GIVEN DATA

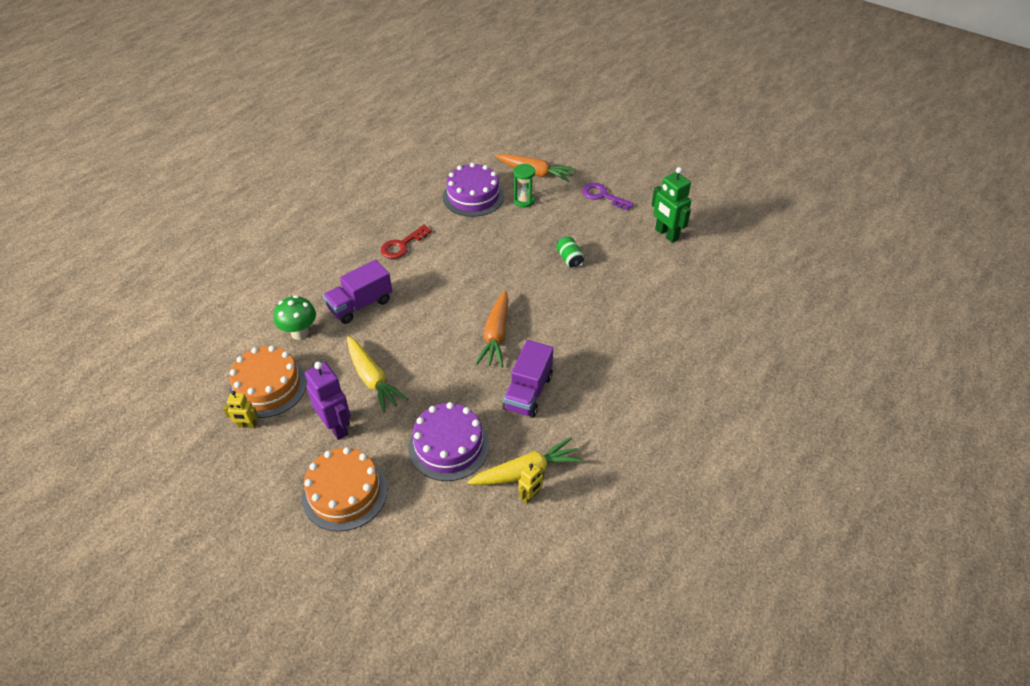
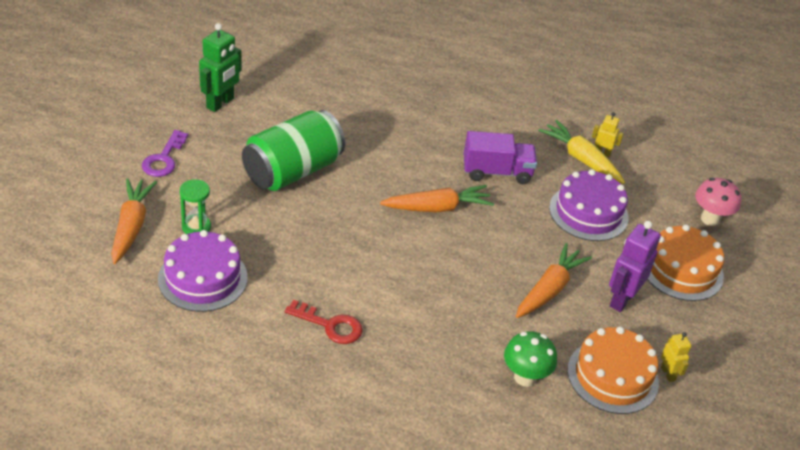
camera: 115 degrees left, 5 degrees down
purple truck [323,260,392,324] -> none
yellow carrot [347,336,408,413] -> orange carrot [516,243,592,318]
green can [556,236,584,268] -> green can [242,110,345,191], size x2.47
none -> pink mushroom [695,178,741,226]

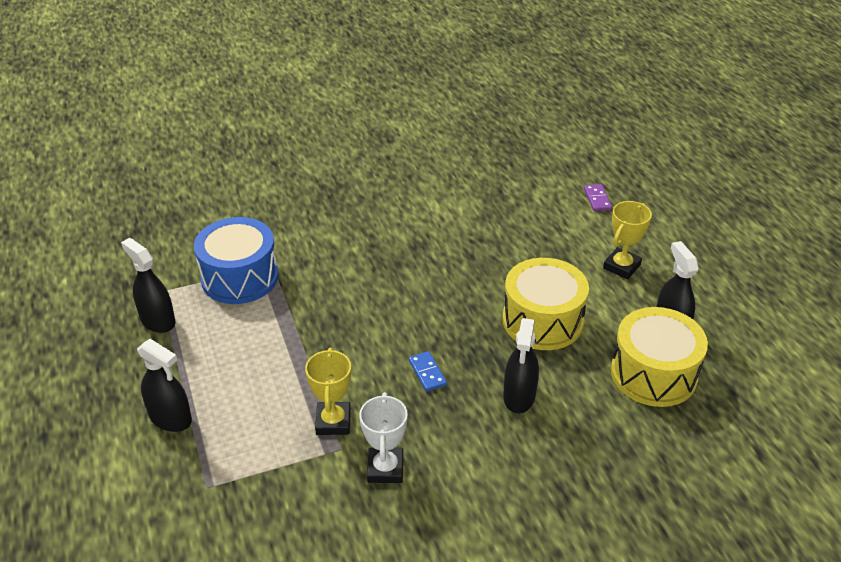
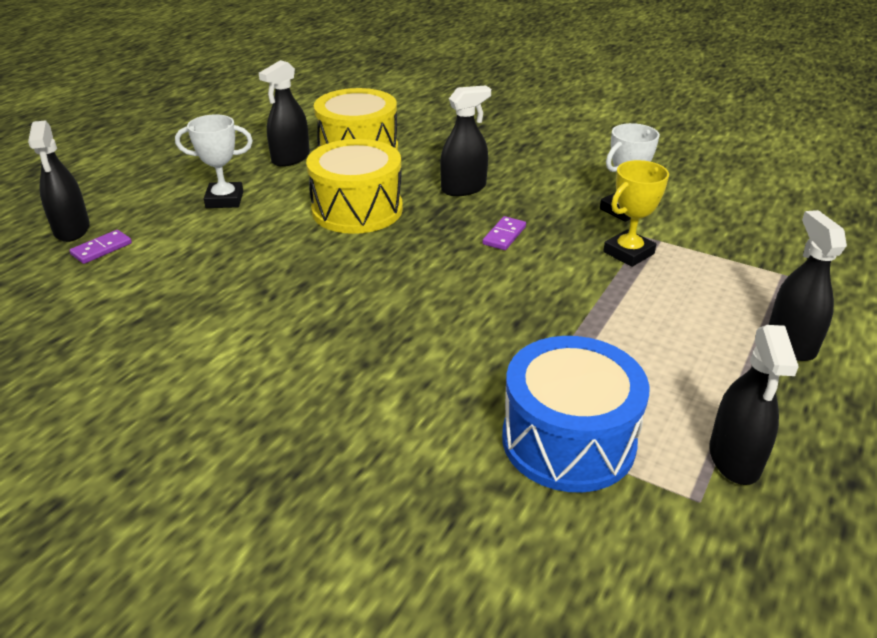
camera: 130 degrees left, 5 degrees down
blue domino [409,351,447,392] -> purple domino [482,216,526,250]
yellow trophy [603,201,652,279] -> white trophy [175,114,253,208]
none -> black spray bottle [28,120,90,242]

WHAT THE TASK ASKS
When a line in the data contains the string "down", copy that line.

RESULT
camera: 115 degrees left, 5 degrees down
camera: 130 degrees left, 5 degrees down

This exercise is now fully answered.